__Data extract__:

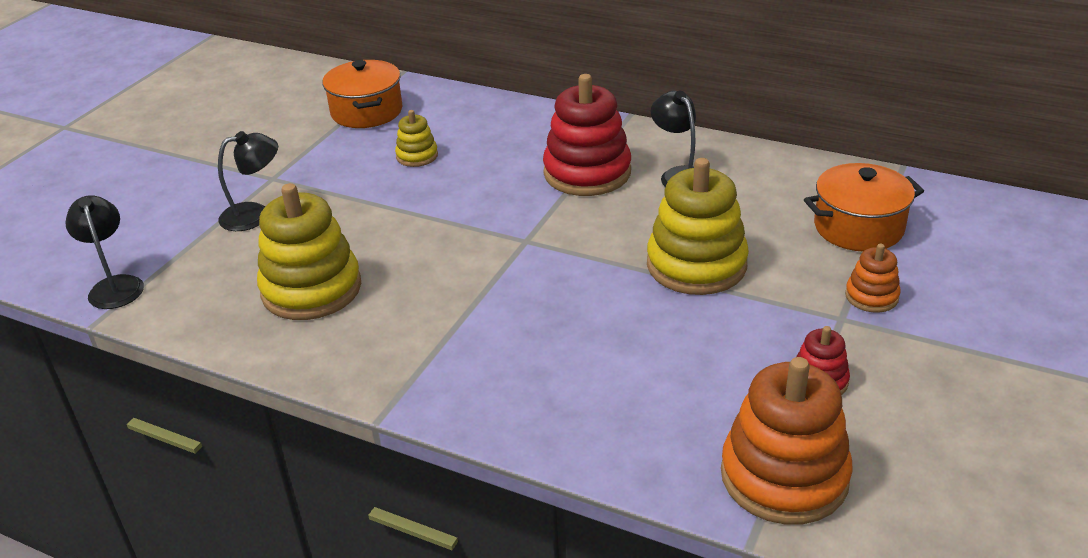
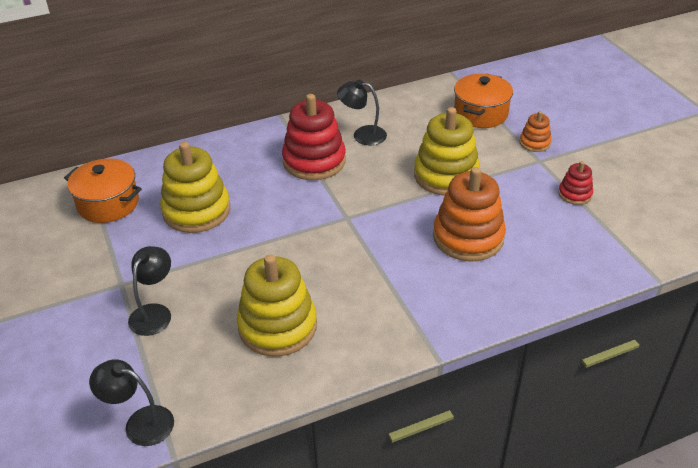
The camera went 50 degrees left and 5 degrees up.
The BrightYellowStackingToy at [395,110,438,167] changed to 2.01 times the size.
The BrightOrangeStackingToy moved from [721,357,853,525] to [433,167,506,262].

__How to complete this task__: Reprint the whole listing above exactly, taking out the pictures.

__Exercise solution__:
The camera went 50 degrees left and 5 degrees up.
The BrightYellowStackingToy at [395,110,438,167] changed to 2.01 times the size.
The BrightOrangeStackingToy moved from [721,357,853,525] to [433,167,506,262].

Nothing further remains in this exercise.